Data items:
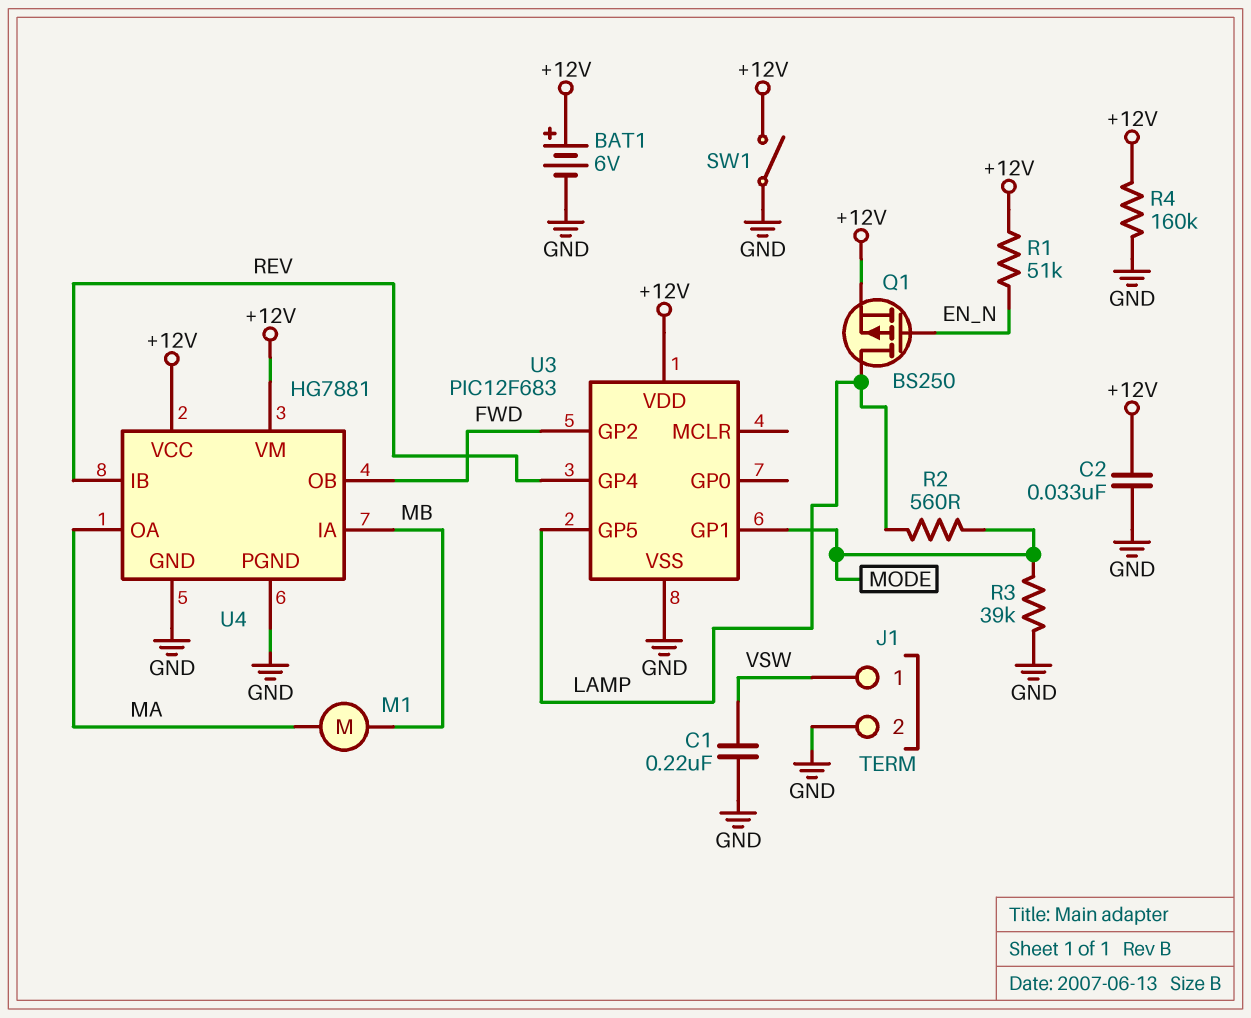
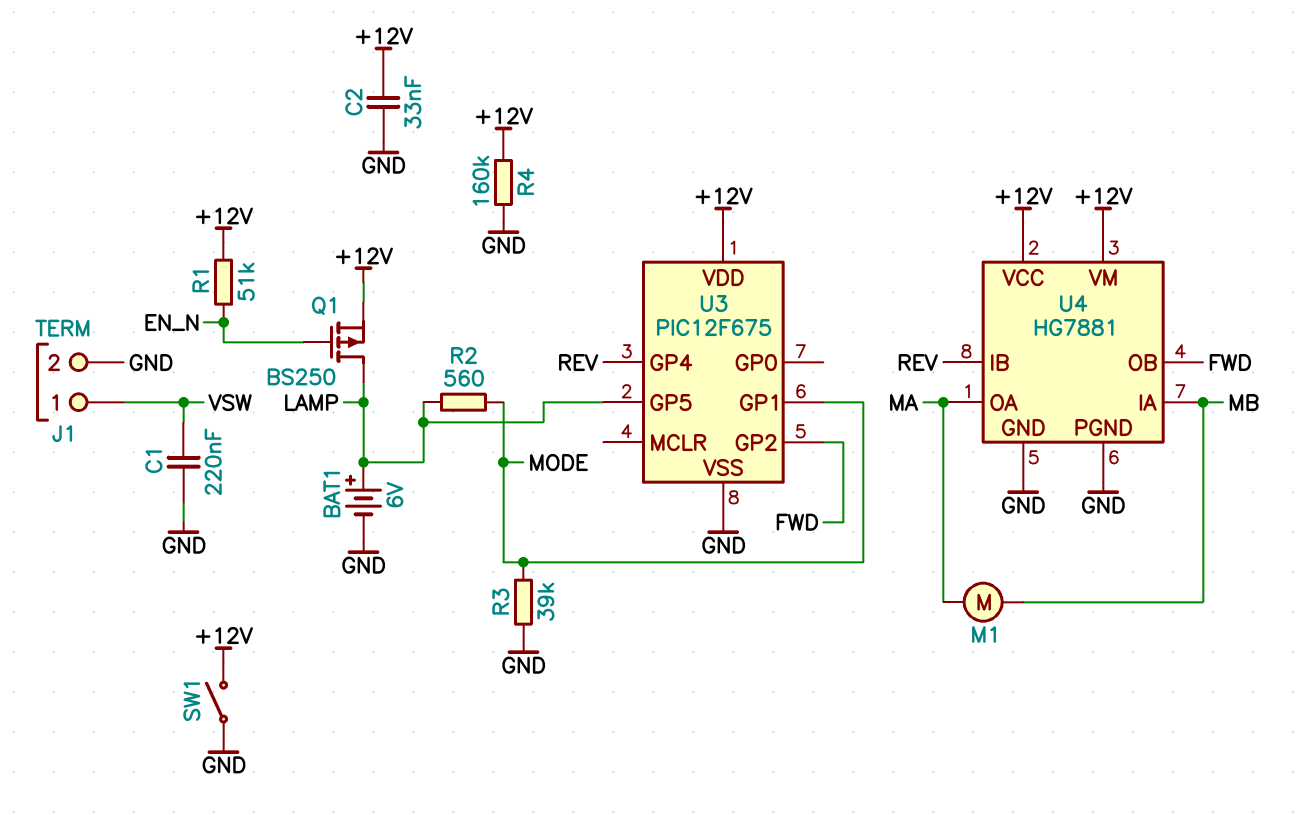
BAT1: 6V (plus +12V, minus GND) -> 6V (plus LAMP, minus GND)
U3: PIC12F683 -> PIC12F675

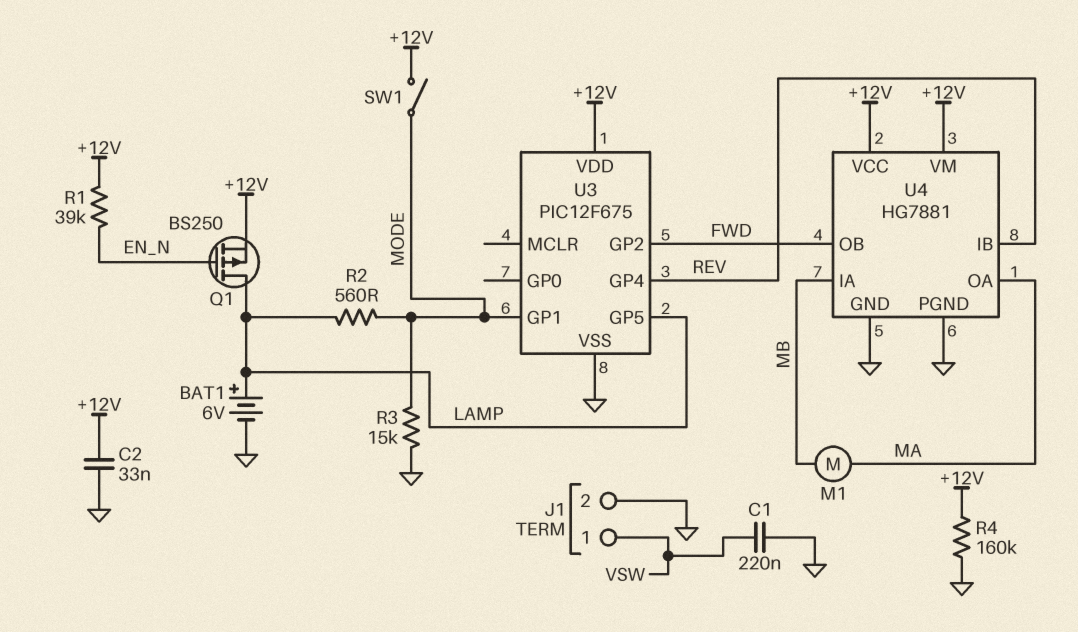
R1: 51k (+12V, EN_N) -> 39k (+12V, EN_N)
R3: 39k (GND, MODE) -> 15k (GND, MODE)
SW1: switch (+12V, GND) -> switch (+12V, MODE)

> **What the exercise asks**
Output the records above in their entirety and exactly, leaving out all images.

> **Output below**
BAT1: 6V (plus +12V, minus GND) -> 6V (plus LAMP, minus GND)
U3: PIC12F683 -> PIC12F675

R1: 51k (+12V, EN_N) -> 39k (+12V, EN_N)
R3: 39k (GND, MODE) -> 15k (GND, MODE)
SW1: switch (+12V, GND) -> switch (+12V, MODE)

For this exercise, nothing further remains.